DATA TO USE START

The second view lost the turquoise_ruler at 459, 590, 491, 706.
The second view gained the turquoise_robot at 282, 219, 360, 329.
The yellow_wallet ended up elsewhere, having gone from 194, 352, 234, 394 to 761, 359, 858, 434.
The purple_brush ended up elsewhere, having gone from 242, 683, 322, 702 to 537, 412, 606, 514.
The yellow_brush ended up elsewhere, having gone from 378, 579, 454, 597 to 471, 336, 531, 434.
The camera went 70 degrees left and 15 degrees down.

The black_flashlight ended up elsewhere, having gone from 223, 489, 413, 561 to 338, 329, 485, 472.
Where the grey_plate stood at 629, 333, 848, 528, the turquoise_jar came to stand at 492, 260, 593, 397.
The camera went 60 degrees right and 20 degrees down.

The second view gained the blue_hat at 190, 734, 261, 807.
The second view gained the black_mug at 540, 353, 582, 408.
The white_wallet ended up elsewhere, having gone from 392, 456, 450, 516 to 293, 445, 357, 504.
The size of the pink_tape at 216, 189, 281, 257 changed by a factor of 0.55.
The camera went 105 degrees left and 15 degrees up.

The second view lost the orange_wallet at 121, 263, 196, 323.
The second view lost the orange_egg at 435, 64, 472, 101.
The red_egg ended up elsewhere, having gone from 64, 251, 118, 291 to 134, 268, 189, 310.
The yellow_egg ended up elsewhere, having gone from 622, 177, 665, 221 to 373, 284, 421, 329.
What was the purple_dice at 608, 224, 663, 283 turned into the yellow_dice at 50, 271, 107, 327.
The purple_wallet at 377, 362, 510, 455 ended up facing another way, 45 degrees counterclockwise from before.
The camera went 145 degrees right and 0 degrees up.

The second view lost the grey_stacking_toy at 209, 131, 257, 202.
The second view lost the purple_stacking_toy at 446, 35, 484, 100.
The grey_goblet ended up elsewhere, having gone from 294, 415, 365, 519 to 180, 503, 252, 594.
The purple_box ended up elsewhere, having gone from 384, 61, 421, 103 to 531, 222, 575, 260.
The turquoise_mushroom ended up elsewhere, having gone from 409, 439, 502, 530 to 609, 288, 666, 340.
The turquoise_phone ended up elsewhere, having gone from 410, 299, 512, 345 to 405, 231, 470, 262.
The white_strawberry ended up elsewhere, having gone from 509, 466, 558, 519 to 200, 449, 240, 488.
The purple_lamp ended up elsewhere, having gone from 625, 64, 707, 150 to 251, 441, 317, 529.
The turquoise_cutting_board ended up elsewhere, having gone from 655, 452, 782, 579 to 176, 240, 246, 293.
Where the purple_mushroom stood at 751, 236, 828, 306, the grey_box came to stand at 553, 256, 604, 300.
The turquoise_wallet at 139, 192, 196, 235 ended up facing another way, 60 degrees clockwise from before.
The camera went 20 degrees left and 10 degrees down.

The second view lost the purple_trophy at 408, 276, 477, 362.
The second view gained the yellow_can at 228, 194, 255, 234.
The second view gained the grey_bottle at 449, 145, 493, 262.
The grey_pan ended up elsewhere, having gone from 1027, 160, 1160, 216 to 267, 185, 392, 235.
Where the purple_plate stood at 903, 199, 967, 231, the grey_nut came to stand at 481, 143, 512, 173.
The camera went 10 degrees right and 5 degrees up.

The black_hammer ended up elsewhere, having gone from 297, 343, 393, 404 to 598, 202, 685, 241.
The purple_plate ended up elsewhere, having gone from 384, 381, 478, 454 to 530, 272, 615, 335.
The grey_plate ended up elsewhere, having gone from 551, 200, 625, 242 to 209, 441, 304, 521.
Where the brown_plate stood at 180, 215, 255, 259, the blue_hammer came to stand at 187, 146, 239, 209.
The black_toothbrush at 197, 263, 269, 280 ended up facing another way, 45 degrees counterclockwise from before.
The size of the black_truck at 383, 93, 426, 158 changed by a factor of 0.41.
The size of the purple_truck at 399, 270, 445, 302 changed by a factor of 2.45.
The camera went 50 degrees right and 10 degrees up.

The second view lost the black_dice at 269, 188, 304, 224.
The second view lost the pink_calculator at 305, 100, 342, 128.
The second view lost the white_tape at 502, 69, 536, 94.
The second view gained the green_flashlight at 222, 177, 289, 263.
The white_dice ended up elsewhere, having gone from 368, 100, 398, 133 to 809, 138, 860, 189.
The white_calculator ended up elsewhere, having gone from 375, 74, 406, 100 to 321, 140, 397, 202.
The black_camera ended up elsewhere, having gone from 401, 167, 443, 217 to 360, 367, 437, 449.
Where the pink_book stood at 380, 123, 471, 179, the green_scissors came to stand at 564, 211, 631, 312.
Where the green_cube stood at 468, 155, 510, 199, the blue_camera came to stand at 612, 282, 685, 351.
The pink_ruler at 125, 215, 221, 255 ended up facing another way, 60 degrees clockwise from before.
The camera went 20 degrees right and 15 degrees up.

DATA TO USE END

* [EXERCISE GOAL]:
Print each entry above again, exactly as it was given.

* [RESPONSE BOX]:
The second view lost the turquoise_ruler at 459, 590, 491, 706.
The second view gained the turquoise_robot at 282, 219, 360, 329.
The yellow_wallet ended up elsewhere, having gone from 194, 352, 234, 394 to 761, 359, 858, 434.
The purple_brush ended up elsewhere, having gone from 242, 683, 322, 702 to 537, 412, 606, 514.
The yellow_brush ended up elsewhere, having gone from 378, 579, 454, 597 to 471, 336, 531, 434.
The camera went 70 degrees left and 15 degrees down.

The black_flashlight ended up elsewhere, having gone from 223, 489, 413, 561 to 338, 329, 485, 472.
Where the grey_plate stood at 629, 333, 848, 528, the turquoise_jar came to stand at 492, 260, 593, 397.
The camera went 60 degrees right and 20 degrees down.

The second view gained the blue_hat at 190, 734, 261, 807.
The second view gained the black_mug at 540, 353, 582, 408.
The white_wallet ended up elsewhere, having gone from 392, 456, 450, 516 to 293, 445, 357, 504.
The size of the pink_tape at 216, 189, 281, 257 changed by a factor of 0.55.
The camera went 105 degrees left and 15 degrees up.

The second view lost the orange_wallet at 121, 263, 196, 323.
The second view lost the orange_egg at 435, 64, 472, 101.
The red_egg ended up elsewhere, having gone from 64, 251, 118, 291 to 134, 268, 189, 310.
The yellow_egg ended up elsewhere, having gone from 622, 177, 665, 221 to 373, 284, 421, 329.
What was the purple_dice at 608, 224, 663, 283 turned into the yellow_dice at 50, 271, 107, 327.
The purple_wallet at 377, 362, 510, 455 ended up facing another way, 45 degrees counterclockwise from before.
The camera went 145 degrees right and 0 degrees up.

The second view lost the grey_stacking_toy at 209, 131, 257, 202.
The second view lost the purple_stacking_toy at 446, 35, 484, 100.
The grey_goblet ended up elsewhere, having gone from 294, 415, 365, 519 to 180, 503, 252, 594.
The purple_box ended up elsewhere, having gone from 384, 61, 421, 103 to 531, 222, 575, 260.
The turquoise_mushroom ended up elsewhere, having gone from 409, 439, 502, 530 to 609, 288, 666, 340.
The turquoise_phone ended up elsewhere, having gone from 410, 299, 512, 345 to 405, 231, 470, 262.
The white_strawberry ended up elsewhere, having gone from 509, 466, 558, 519 to 200, 449, 240, 488.
The purple_lamp ended up elsewhere, having gone from 625, 64, 707, 150 to 251, 441, 317, 529.
The turquoise_cutting_board ended up elsewhere, having gone from 655, 452, 782, 579 to 176, 240, 246, 293.
Where the purple_mushroom stood at 751, 236, 828, 306, the grey_box came to stand at 553, 256, 604, 300.
The turquoise_wallet at 139, 192, 196, 235 ended up facing another way, 60 degrees clockwise from before.
The camera went 20 degrees left and 10 degrees down.

The second view lost the purple_trophy at 408, 276, 477, 362.
The second view gained the yellow_can at 228, 194, 255, 234.
The second view gained the grey_bottle at 449, 145, 493, 262.
The grey_pan ended up elsewhere, having gone from 1027, 160, 1160, 216 to 267, 185, 392, 235.
Where the purple_plate stood at 903, 199, 967, 231, the grey_nut came to stand at 481, 143, 512, 173.
The camera went 10 degrees right and 5 degrees up.

The black_hammer ended up elsewhere, having gone from 297, 343, 393, 404 to 598, 202, 685, 241.
The purple_plate ended up elsewhere, having gone from 384, 381, 478, 454 to 530, 272, 615, 335.
The grey_plate ended up elsewhere, having gone from 551, 200, 625, 242 to 209, 441, 304, 521.
Where the brown_plate stood at 180, 215, 255, 259, the blue_hammer came to stand at 187, 146, 239, 209.
The black_toothbrush at 197, 263, 269, 280 ended up facing another way, 45 degrees counterclockwise from before.
The size of the black_truck at 383, 93, 426, 158 changed by a factor of 0.41.
The size of the purple_truck at 399, 270, 445, 302 changed by a factor of 2.45.
The camera went 50 degrees right and 10 degrees up.

The second view lost the black_dice at 269, 188, 304, 224.
The second view lost the pink_calculator at 305, 100, 342, 128.
The second view lost the white_tape at 502, 69, 536, 94.
The second view gained the green_flashlight at 222, 177, 289, 263.
The white_dice ended up elsewhere, having gone from 368, 100, 398, 133 to 809, 138, 860, 189.
The white_calculator ended up elsewhere, having gone from 375, 74, 406, 100 to 321, 140, 397, 202.
The black_camera ended up elsewhere, having gone from 401, 167, 443, 217 to 360, 367, 437, 449.
Where the pink_book stood at 380, 123, 471, 179, the green_scissors came to stand at 564, 211, 631, 312.
Where the green_cube stood at 468, 155, 510, 199, the blue_camera came to stand at 612, 282, 685, 351.
The pink_ruler at 125, 215, 221, 255 ended up facing another way, 60 degrees clockwise from before.
The camera went 20 degrees right and 15 degrees up.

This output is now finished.